(TO DO):
Copy every line of the listing below word for word, but leave out the picture lines.

[Records from a dataset]
● ● ●

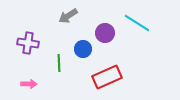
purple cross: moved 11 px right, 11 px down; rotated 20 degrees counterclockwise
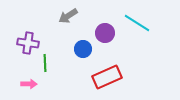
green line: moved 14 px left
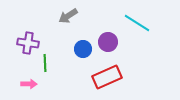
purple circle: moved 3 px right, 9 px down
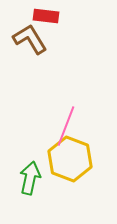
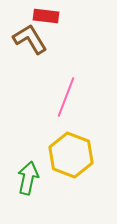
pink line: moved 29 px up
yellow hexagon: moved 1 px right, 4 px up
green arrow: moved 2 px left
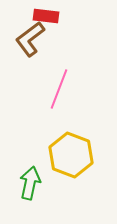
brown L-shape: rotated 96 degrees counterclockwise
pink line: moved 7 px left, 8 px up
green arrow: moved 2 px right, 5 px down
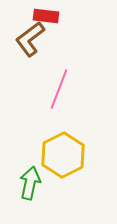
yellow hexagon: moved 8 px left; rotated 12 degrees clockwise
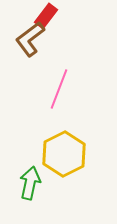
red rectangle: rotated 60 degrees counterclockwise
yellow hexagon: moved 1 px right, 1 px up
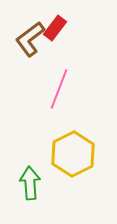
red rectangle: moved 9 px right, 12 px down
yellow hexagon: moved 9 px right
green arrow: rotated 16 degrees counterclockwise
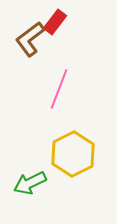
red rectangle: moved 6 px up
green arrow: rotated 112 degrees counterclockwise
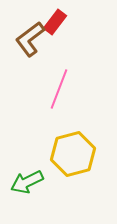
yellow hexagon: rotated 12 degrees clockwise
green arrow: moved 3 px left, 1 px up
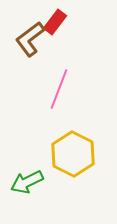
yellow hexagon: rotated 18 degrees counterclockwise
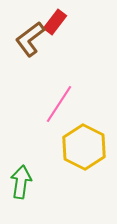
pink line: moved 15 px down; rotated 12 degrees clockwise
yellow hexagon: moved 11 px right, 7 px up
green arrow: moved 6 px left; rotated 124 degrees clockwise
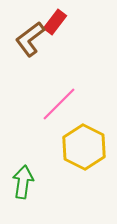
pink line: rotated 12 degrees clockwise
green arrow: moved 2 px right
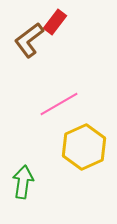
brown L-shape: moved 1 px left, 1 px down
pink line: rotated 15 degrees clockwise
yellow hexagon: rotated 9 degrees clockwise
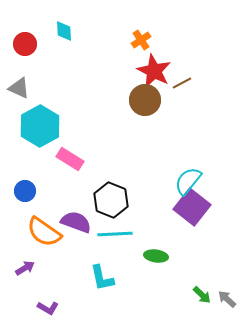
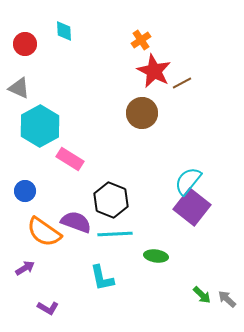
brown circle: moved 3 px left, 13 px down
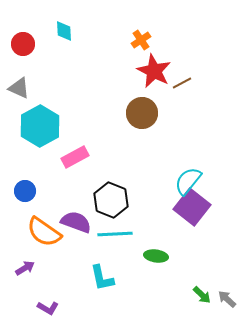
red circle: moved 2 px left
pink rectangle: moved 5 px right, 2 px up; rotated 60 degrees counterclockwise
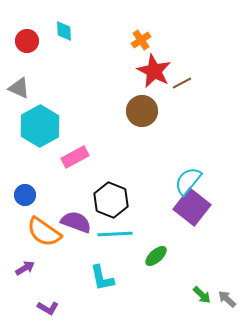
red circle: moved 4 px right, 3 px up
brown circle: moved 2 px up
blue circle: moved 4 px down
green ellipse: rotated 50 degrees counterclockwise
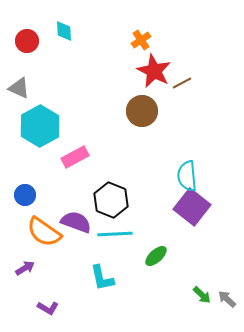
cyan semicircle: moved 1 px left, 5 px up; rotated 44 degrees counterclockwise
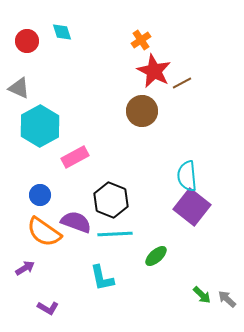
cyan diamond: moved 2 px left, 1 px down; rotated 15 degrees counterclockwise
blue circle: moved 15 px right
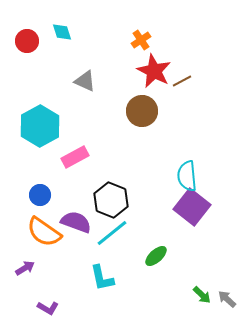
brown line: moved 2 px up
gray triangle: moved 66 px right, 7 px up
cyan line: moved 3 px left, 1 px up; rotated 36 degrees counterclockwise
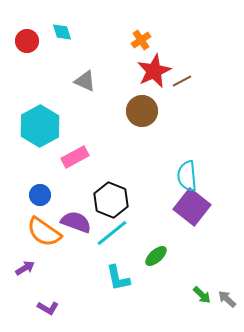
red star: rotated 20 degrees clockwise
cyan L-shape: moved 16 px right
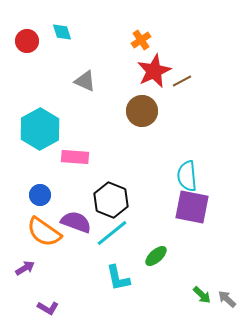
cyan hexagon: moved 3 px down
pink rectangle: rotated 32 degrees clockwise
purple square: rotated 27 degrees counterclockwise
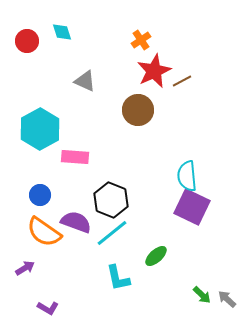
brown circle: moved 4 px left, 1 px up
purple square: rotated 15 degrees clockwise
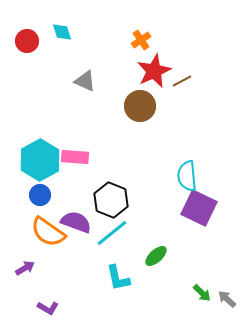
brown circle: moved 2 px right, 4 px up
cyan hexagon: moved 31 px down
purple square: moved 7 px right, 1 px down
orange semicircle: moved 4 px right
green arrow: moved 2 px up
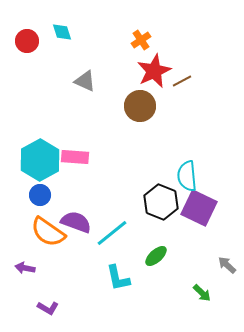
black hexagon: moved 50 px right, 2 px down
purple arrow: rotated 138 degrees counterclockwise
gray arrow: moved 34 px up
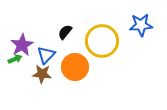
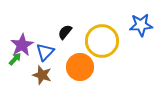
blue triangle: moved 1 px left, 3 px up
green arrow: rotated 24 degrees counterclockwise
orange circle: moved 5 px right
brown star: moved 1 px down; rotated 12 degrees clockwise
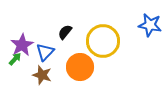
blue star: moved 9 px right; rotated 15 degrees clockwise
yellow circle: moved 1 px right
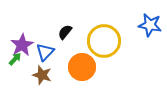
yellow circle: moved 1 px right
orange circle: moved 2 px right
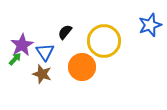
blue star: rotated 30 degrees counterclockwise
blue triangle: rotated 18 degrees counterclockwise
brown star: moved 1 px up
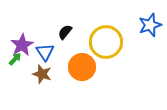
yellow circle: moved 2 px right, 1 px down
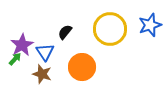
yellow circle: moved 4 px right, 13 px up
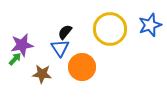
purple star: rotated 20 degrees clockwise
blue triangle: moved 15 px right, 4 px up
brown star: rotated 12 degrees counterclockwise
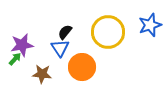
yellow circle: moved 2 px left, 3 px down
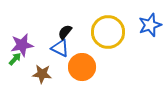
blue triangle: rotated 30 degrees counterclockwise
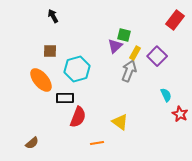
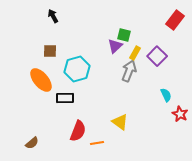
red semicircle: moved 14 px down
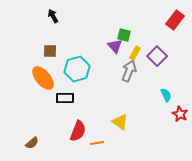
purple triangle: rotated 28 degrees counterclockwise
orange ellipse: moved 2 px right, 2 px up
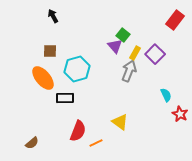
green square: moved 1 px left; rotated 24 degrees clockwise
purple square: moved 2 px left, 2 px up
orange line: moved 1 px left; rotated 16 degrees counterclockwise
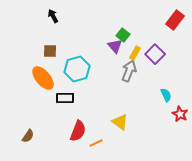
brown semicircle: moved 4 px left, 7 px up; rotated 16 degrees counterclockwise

● ● ●

(OUTPUT FOR THIS TASK):
purple cross: moved 11 px right, 11 px down; rotated 20 degrees counterclockwise
green line: moved 14 px left
purple circle: moved 3 px right, 9 px down
pink line: moved 29 px up
yellow hexagon: moved 1 px right, 4 px up
green arrow: moved 2 px left
brown L-shape: rotated 96 degrees counterclockwise
pink line: moved 7 px left, 8 px up
green arrow: moved 2 px right, 5 px down
yellow hexagon: moved 8 px left; rotated 12 degrees clockwise
red rectangle: rotated 60 degrees counterclockwise
yellow hexagon: moved 1 px right, 1 px up
red rectangle: moved 9 px right, 12 px down
yellow hexagon: moved 9 px right
green arrow: rotated 16 degrees counterclockwise
red rectangle: moved 6 px up
green arrow: rotated 112 degrees counterclockwise
yellow hexagon: rotated 12 degrees clockwise
green arrow: moved 3 px left, 1 px up
yellow hexagon: rotated 18 degrees counterclockwise
pink line: moved 15 px down; rotated 12 degrees clockwise
yellow hexagon: moved 11 px right, 7 px up
green arrow: moved 6 px left; rotated 124 degrees clockwise
pink line: rotated 12 degrees clockwise
green arrow: moved 2 px right
brown L-shape: moved 1 px left, 1 px down
pink line: rotated 15 degrees clockwise
yellow hexagon: rotated 9 degrees clockwise
brown circle: moved 3 px left, 13 px down
red circle: moved 2 px left
pink rectangle: moved 5 px right, 2 px up; rotated 60 degrees counterclockwise
red circle: moved 4 px right, 3 px up
brown circle: moved 2 px up
blue circle: moved 4 px down
green ellipse: rotated 50 degrees counterclockwise
cyan semicircle: moved 1 px left, 5 px up; rotated 44 degrees counterclockwise
cyan diamond: moved 2 px left, 1 px down; rotated 15 degrees counterclockwise
blue circle: moved 15 px right
brown line: moved 2 px up
gray triangle: moved 66 px right, 7 px up
cyan line: moved 3 px left, 1 px up; rotated 36 degrees counterclockwise
red star: rotated 20 degrees clockwise
cyan L-shape: moved 16 px right
cyan hexagon: moved 3 px down
pink rectangle: rotated 32 degrees clockwise
purple square: rotated 27 degrees counterclockwise
brown circle: moved 4 px left, 1 px up
purple square: rotated 15 degrees clockwise
brown circle: moved 2 px right, 4 px up
cyan hexagon: moved 31 px down
purple square: moved 7 px right, 1 px down
orange semicircle: moved 4 px right
green arrow: moved 2 px up
black hexagon: moved 50 px right, 2 px down
purple arrow: rotated 138 degrees counterclockwise
gray arrow: moved 34 px up
blue triangle: moved 1 px left, 3 px up
green arrow: rotated 24 degrees counterclockwise
orange circle: moved 5 px right
brown star: moved 1 px down; rotated 12 degrees clockwise
blue star: moved 9 px right; rotated 15 degrees clockwise
yellow circle: moved 1 px right
yellow circle: moved 1 px right
orange circle: moved 2 px right
blue star: rotated 30 degrees counterclockwise
blue triangle: rotated 18 degrees counterclockwise
brown star: moved 1 px up
yellow circle: moved 2 px right, 1 px down
yellow circle: moved 4 px right, 13 px up
purple star: rotated 20 degrees clockwise
blue triangle: moved 15 px right, 4 px up
brown star: rotated 12 degrees counterclockwise
yellow circle: moved 2 px left, 3 px down
blue triangle: rotated 30 degrees counterclockwise
red semicircle: moved 14 px down
purple triangle: rotated 28 degrees counterclockwise
orange ellipse: moved 2 px right, 2 px up
green square: moved 1 px left; rotated 24 degrees clockwise
purple square: moved 2 px left, 2 px up
orange line: moved 1 px left; rotated 16 degrees counterclockwise
brown semicircle: moved 4 px left, 7 px up; rotated 16 degrees counterclockwise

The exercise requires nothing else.